## Exercise instructions
Further down are entries; set down exactly and only the lines from the one with "none -> green cone E7 level 1" up to and including the one with "none -> lime brick C7 level 3", dropping each picture.

[Colored object listings]
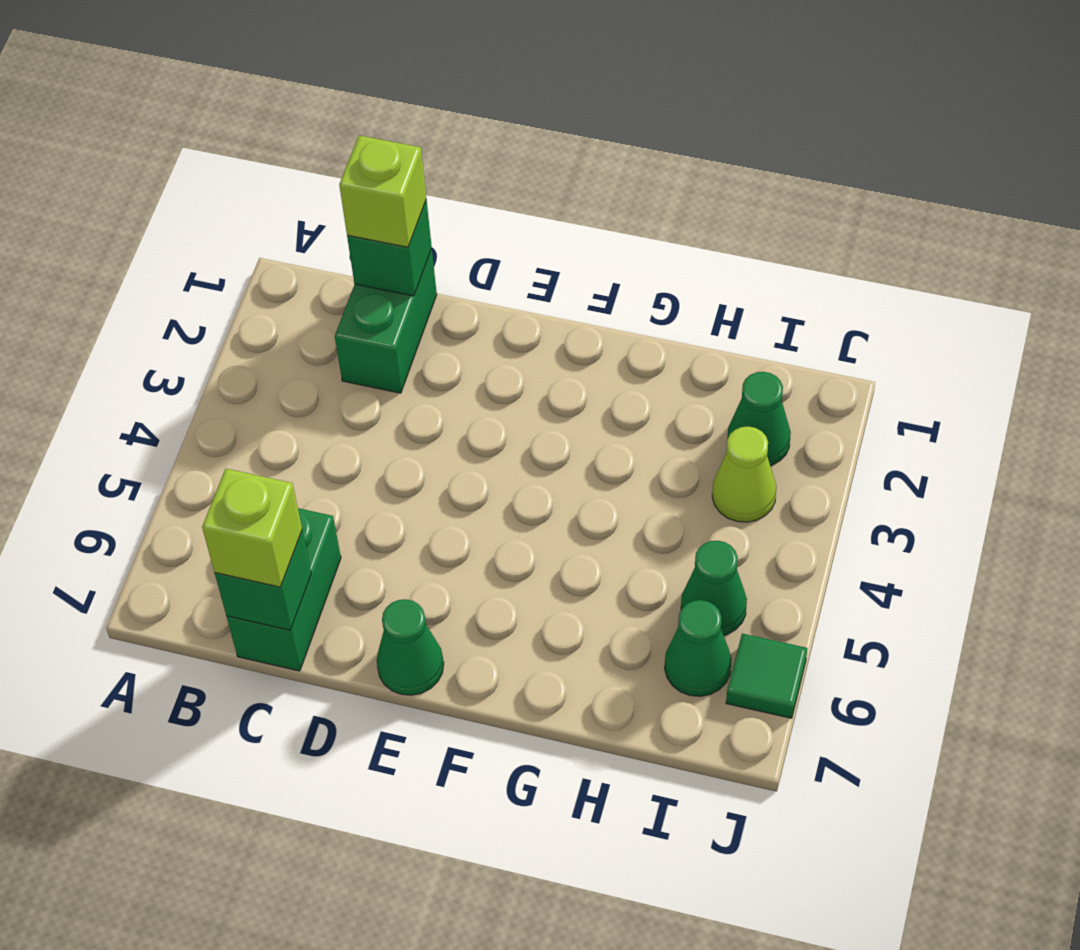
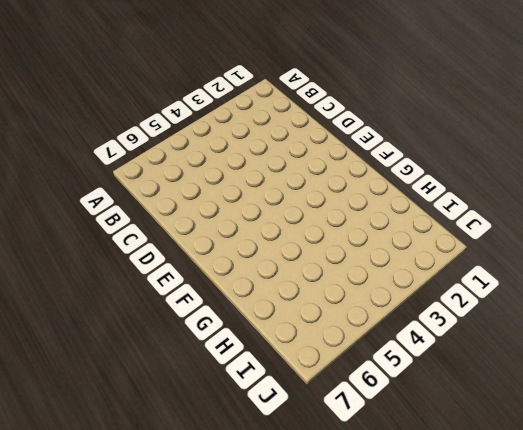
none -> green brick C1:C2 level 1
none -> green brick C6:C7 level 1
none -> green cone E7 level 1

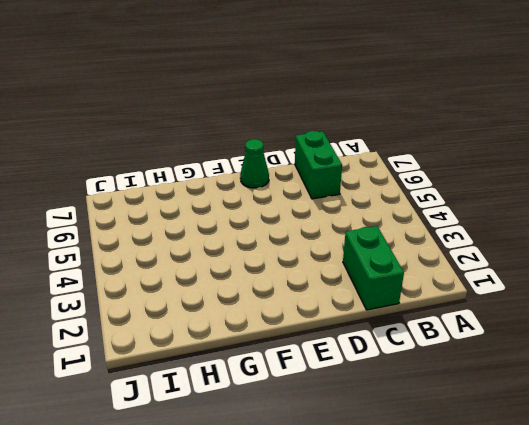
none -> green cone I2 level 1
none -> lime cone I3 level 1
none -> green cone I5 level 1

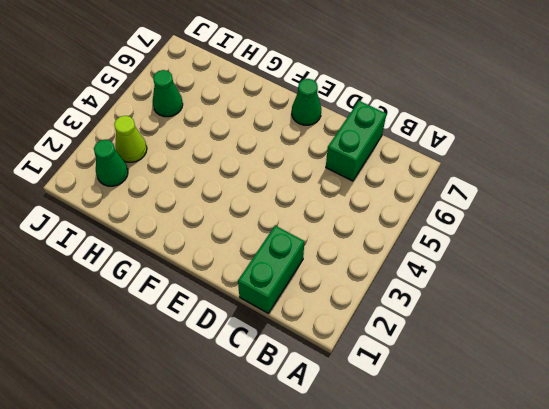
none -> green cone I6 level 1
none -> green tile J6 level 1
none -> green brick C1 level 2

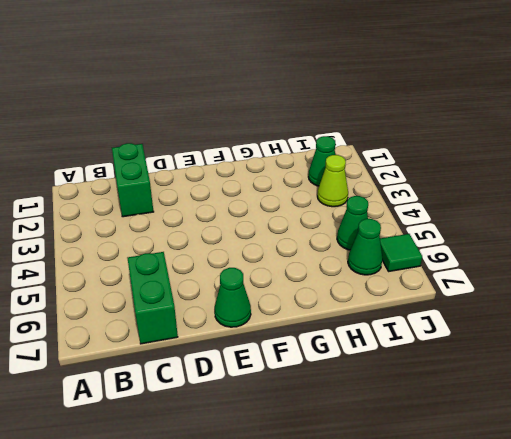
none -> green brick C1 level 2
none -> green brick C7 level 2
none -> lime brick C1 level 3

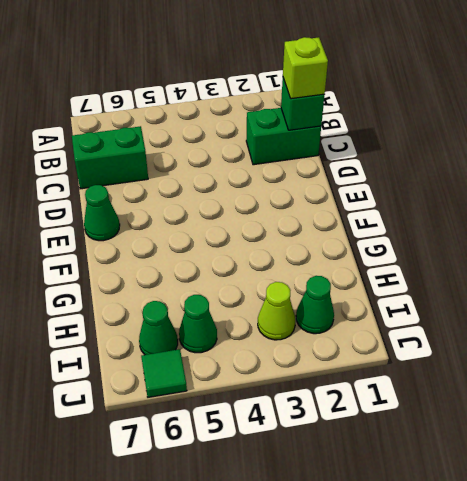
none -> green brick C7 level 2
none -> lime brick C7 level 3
* * *
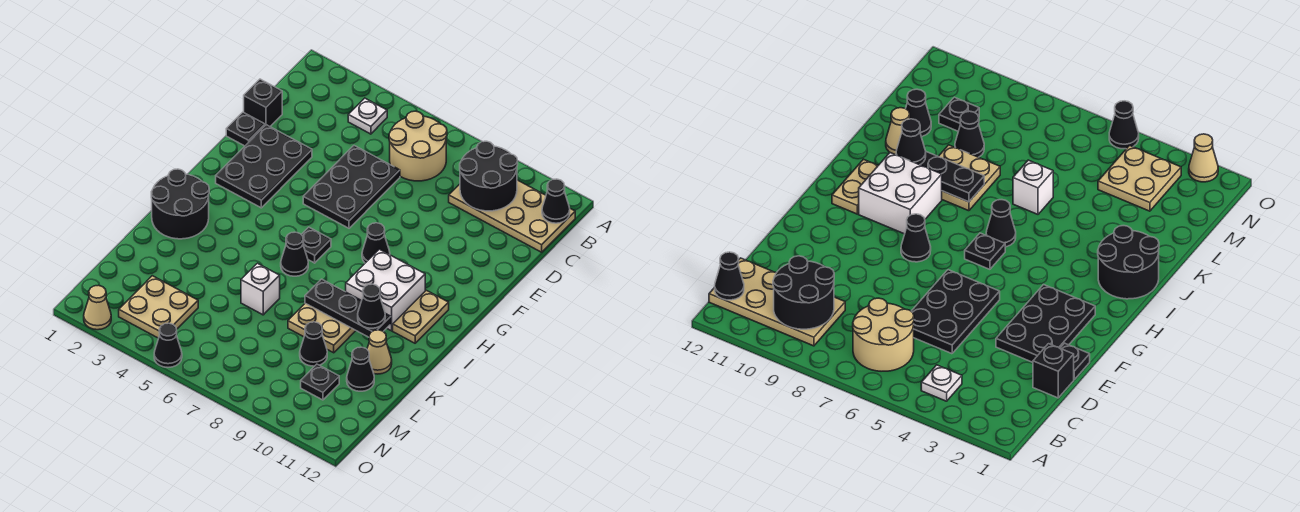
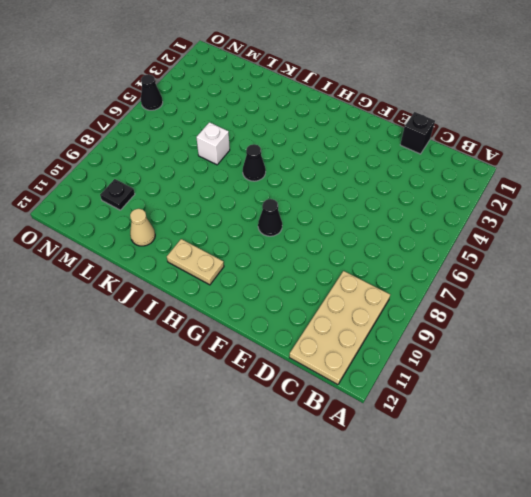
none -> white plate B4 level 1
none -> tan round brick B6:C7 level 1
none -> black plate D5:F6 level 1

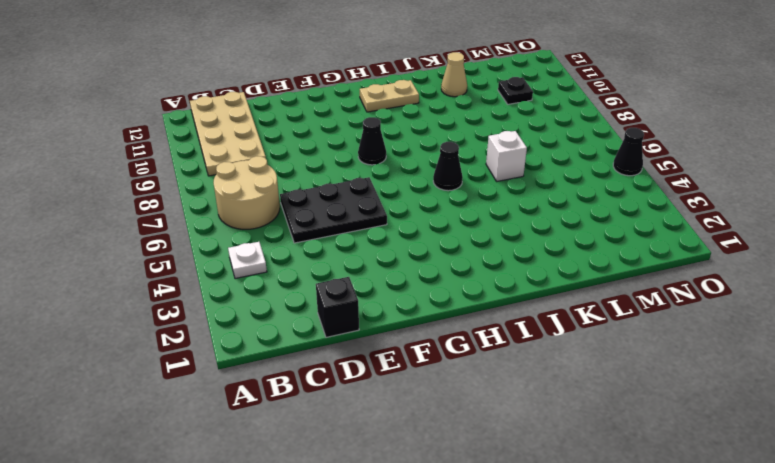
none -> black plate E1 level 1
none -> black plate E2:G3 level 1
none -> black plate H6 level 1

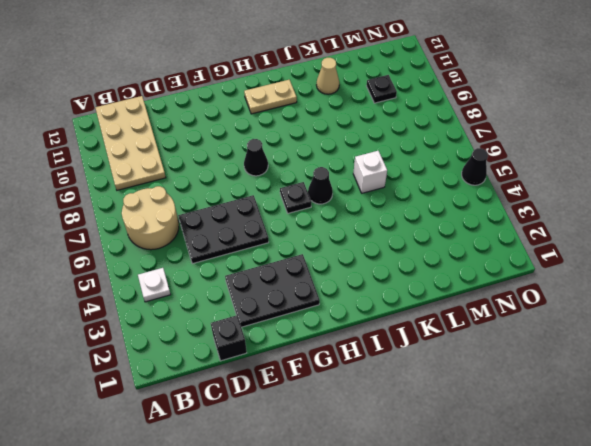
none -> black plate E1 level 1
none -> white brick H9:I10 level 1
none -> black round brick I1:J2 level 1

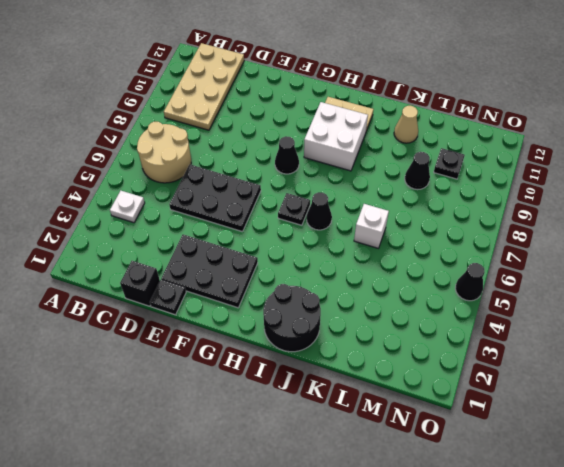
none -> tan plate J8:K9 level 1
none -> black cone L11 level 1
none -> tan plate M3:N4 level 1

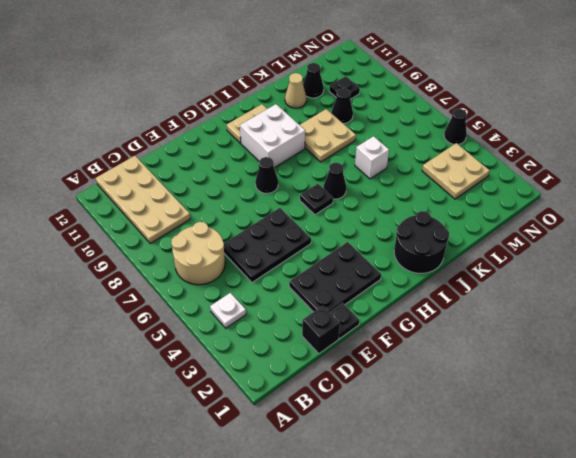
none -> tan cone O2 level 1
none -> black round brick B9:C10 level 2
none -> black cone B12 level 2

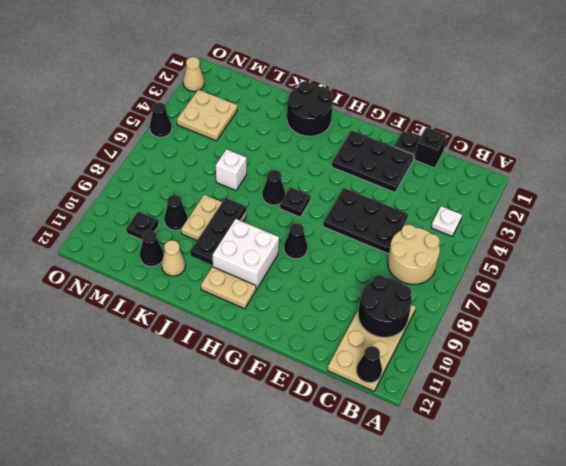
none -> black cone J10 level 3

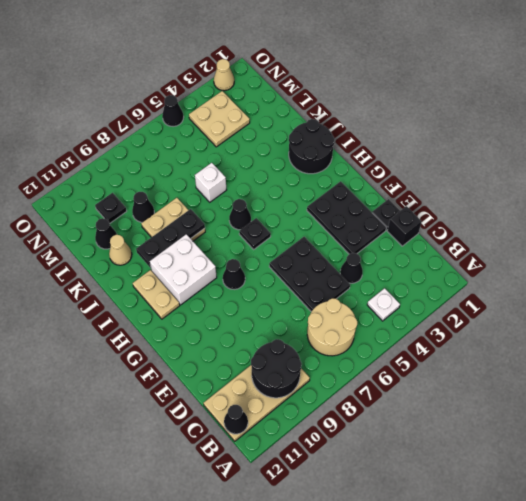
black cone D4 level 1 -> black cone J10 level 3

## Answer to this task
none -> green cone E7 level 1

none -> green cone I2 level 1
none -> lime cone I3 level 1
none -> green cone I5 level 1

none -> green cone I6 level 1
none -> green tile J6 level 1
none -> green brick C1 level 2

none -> green brick C1 level 2
none -> green brick C7 level 2
none -> lime brick C1 level 3

none -> green brick C7 level 2
none -> lime brick C7 level 3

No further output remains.